What to produce: Print out the records precisely, keeping each line identical to its source.

Change listing data:

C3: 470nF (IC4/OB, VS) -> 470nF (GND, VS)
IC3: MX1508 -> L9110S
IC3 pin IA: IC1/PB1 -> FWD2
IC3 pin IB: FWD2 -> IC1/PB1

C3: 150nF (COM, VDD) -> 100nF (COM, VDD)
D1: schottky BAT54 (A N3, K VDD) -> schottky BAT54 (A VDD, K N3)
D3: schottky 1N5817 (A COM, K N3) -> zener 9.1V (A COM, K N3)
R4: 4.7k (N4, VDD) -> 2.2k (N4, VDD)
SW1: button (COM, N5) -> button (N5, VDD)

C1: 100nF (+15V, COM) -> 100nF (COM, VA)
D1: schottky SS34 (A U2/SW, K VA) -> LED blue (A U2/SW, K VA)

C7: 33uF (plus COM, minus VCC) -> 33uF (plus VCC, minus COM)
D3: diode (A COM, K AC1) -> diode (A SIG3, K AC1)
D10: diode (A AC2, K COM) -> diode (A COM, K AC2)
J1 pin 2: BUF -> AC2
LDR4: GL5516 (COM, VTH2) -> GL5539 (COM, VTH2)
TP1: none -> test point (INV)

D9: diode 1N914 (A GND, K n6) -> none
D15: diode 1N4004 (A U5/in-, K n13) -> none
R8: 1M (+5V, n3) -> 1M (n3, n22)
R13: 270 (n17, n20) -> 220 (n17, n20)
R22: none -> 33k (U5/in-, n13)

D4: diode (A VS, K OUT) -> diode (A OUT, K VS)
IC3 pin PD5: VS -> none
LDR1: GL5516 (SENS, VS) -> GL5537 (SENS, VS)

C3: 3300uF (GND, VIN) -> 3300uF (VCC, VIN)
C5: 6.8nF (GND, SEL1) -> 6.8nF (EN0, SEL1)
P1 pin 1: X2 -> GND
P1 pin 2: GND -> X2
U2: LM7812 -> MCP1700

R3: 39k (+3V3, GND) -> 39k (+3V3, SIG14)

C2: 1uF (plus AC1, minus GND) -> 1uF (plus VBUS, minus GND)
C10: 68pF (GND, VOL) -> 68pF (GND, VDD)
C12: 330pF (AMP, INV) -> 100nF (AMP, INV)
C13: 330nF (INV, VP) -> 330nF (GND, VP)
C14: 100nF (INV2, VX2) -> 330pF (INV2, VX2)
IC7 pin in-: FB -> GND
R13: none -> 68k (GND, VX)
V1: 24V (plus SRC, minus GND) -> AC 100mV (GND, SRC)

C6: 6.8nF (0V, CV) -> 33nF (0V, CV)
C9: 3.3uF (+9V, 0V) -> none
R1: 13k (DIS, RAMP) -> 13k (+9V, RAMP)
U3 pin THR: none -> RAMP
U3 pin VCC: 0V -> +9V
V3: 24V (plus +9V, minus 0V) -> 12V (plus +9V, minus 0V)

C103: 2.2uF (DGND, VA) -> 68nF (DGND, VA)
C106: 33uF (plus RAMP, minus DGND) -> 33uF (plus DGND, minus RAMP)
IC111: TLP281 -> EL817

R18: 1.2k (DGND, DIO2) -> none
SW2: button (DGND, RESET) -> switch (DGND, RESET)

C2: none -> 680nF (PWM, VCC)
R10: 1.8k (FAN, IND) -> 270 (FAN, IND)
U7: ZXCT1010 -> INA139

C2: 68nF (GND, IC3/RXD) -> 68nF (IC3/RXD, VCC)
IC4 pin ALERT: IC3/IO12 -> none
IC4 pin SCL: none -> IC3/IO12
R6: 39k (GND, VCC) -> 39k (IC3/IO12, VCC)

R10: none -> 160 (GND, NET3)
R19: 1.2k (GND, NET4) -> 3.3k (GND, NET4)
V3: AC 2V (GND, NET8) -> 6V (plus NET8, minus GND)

Worked solution:
C3: 470nF (IC4/OB, VS) -> 470nF (GND, VS)
IC3: MX1508 -> L9110S
IC3 pin IA: IC1/PB1 -> FWD2
IC3 pin IB: FWD2 -> IC1/PB1

C3: 150nF (COM, VDD) -> 100nF (COM, VDD)
D1: schottky BAT54 (A N3, K VDD) -> schottky BAT54 (A VDD, K N3)
D3: schottky 1N5817 (A COM, K N3) -> zener 9.1V (A COM, K N3)
R4: 4.7k (N4, VDD) -> 2.2k (N4, VDD)
SW1: button (COM, N5) -> button (N5, VDD)

C1: 100nF (+15V, COM) -> 100nF (COM, VA)
D1: schottky SS34 (A U2/SW, K VA) -> LED blue (A U2/SW, K VA)

C7: 33uF (plus COM, minus VCC) -> 33uF (plus VCC, minus COM)
D3: diode (A COM, K AC1) -> diode (A SIG3, K AC1)
D10: diode (A AC2, K COM) -> diode (A COM, K AC2)
J1 pin 2: BUF -> AC2
LDR4: GL5516 (COM, VTH2) -> GL5539 (COM, VTH2)
TP1: none -> test point (INV)

D9: diode 1N914 (A GND, K n6) -> none
D15: diode 1N4004 (A U5/in-, K n13) -> none
R8: 1M (+5V, n3) -> 1M (n3, n22)
R13: 270 (n17, n20) -> 220 (n17, n20)
R22: none -> 33k (U5/in-, n13)

D4: diode (A VS, K OUT) -> diode (A OUT, K VS)
IC3 pin PD5: VS -> none
LDR1: GL5516 (SENS, VS) -> GL5537 (SENS, VS)

C3: 3300uF (GND, VIN) -> 3300uF (VCC, VIN)
C5: 6.8nF (GND, SEL1) -> 6.8nF (EN0, SEL1)
P1 pin 1: X2 -> GND
P1 pin 2: GND -> X2
U2: LM7812 -> MCP1700

R3: 39k (+3V3, GND) -> 39k (+3V3, SIG14)

C2: 1uF (plus AC1, minus GND) -> 1uF (plus VBUS, minus GND)
C10: 68pF (GND, VOL) -> 68pF (GND, VDD)
C12: 330pF (AMP, INV) -> 100nF (AMP, INV)
C13: 330nF (INV, VP) -> 330nF (GND, VP)
C14: 100nF (INV2, VX2) -> 330pF (INV2, VX2)
IC7 pin in-: FB -> GND
R13: none -> 68k (GND, VX)
V1: 24V (plus SRC, minus GND) -> AC 100mV (GND, SRC)

C6: 6.8nF (0V, CV) -> 33nF (0V, CV)
C9: 3.3uF (+9V, 0V) -> none
R1: 13k (DIS, RAMP) -> 13k (+9V, RAMP)
U3 pin THR: none -> RAMP
U3 pin VCC: 0V -> +9V
V3: 24V (plus +9V, minus 0V) -> 12V (plus +9V, minus 0V)

C103: 2.2uF (DGND, VA) -> 68nF (DGND, VA)
C106: 33uF (plus RAMP, minus DGND) -> 33uF (plus DGND, minus RAMP)
IC111: TLP281 -> EL817

R18: 1.2k (DGND, DIO2) -> none
SW2: button (DGND, RESET) -> switch (DGND, RESET)

C2: none -> 680nF (PWM, VCC)
R10: 1.8k (FAN, IND) -> 270 (FAN, IND)
U7: ZXCT1010 -> INA139

C2: 68nF (GND, IC3/RXD) -> 68nF (IC3/RXD, VCC)
IC4 pin ALERT: IC3/IO12 -> none
IC4 pin SCL: none -> IC3/IO12
R6: 39k (GND, VCC) -> 39k (IC3/IO12, VCC)

R10: none -> 160 (GND, NET3)
R19: 1.2k (GND, NET4) -> 3.3k (GND, NET4)
V3: AC 2V (GND, NET8) -> 6V (plus NET8, minus GND)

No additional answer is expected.